● **Task brief**:
Set out the material below as a Markdown table with the columns Row and Line, giving each line its own numbered row and skipping any blank lines. Omit the pictures.

● **Record set**:
= = =
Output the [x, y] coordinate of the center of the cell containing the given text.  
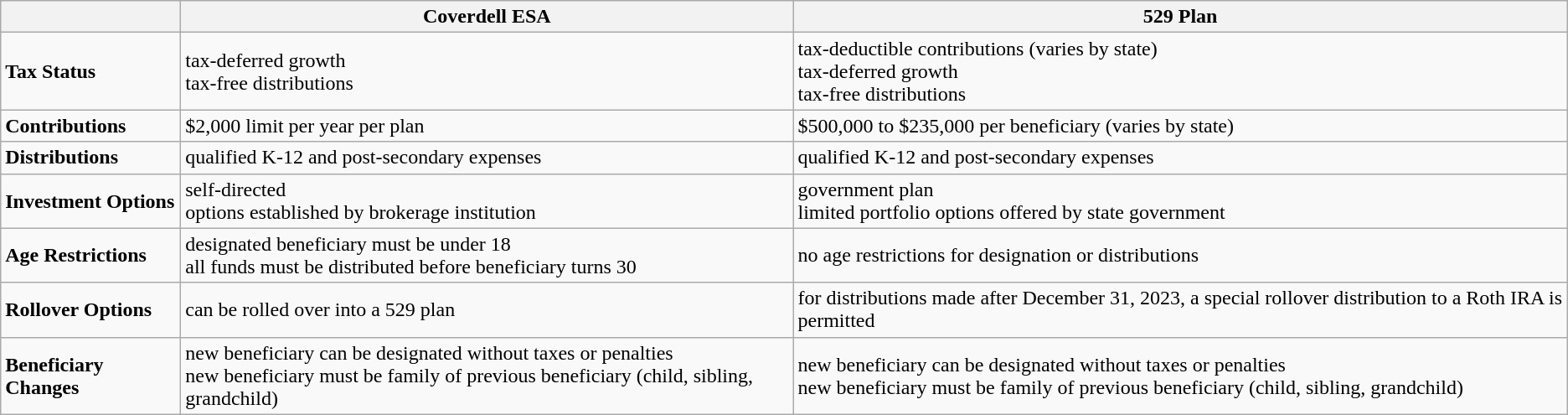
529 Plan [1180, 17]
Rollover Options [90, 310]
Contributions [90, 126]
Tax Status [90, 71]
designated beneficiary must be under 18all funds must be distributed before beneficiary turns 30 [487, 255]
can be rolled over into a 529 plan [487, 310]
Beneficiary Changes [90, 375]
$500,000 to $235,000 per beneficiary (varies by state) [1180, 126]
no age restrictions for designation or distributions [1180, 255]
self-directedoptions established by brokerage institution [487, 201]
Investment Options [90, 201]
tax-deferred growthtax-free distributions [487, 71]
for distributions made after December 31, 2023, a special rollover distribution to a Roth IRA is permitted [1180, 310]
$2,000 limit per year per plan [487, 126]
government planlimited portfolio options offered by state government [1180, 201]
Distributions [90, 157]
Age Restrictions [90, 255]
Coverdell ESA [487, 17]
tax-deductible contributions (varies by state)tax-deferred growthtax-free distributions [1180, 71]
Search for the cell housing the specified text and yield its (X, Y) center coordinate. 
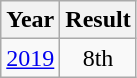
Year (30, 20)
2019 (30, 58)
Result (98, 20)
8th (98, 58)
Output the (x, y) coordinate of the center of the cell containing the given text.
= = =
● **Result of this task**:
| Row | Line |
|---|---|
| 1 | Output the [x, y] coordinate of the center of the cell containing the given text.   |
| 2 | 529 Plan [1180, 17] |
| 3 | Rollover Options [90, 310] |
| 4 | Contributions [90, 126] |
| 5 | Tax Status [90, 71] |
| 6 | designated beneficiary must be under 18all funds must be distributed before beneficiary turns 30 [487, 255] |
| 7 | can be rolled over into a 529 plan [487, 310] |
| 8 | Beneficiary Changes [90, 375] |
| 9 | $500,000 to $235,000 per beneficiary (varies by state) [1180, 126] |
| 10 | no age restrictions for designation or distributions [1180, 255] |
| 11 | self-directedoptions established by brokerage institution [487, 201] |
| 12 | Investment Options [90, 201] |
| 13 | tax-deferred growthtax-free distributions [487, 71] |
| 14 | for distributions made after December 31, 2023, a special rollover distribution to a Roth IRA is permitted [1180, 310] |
| 15 | $2,000 limit per year per plan [487, 126] |
| 16 | government planlimited portfolio options offered by state government [1180, 201] |
| 17 | Distributions [90, 157] |
| 18 | Age Restrictions [90, 255] |
| 19 | Coverdell ESA [487, 17] |
| 20 | tax-deductible contributions (varies by state)tax-deferred growthtax-free distributions [1180, 71] |
| 21 | Search for the cell housing the specified text and yield its (X, Y) center coordinate.  |
| 22 | Year (30, 20) |
| 23 | 2019 (30, 58) |
| 24 | Result (98, 20) |
| 25 | 8th (98, 58) |
| 26 | Output the (x, y) coordinate of the center of the cell containing the given text. |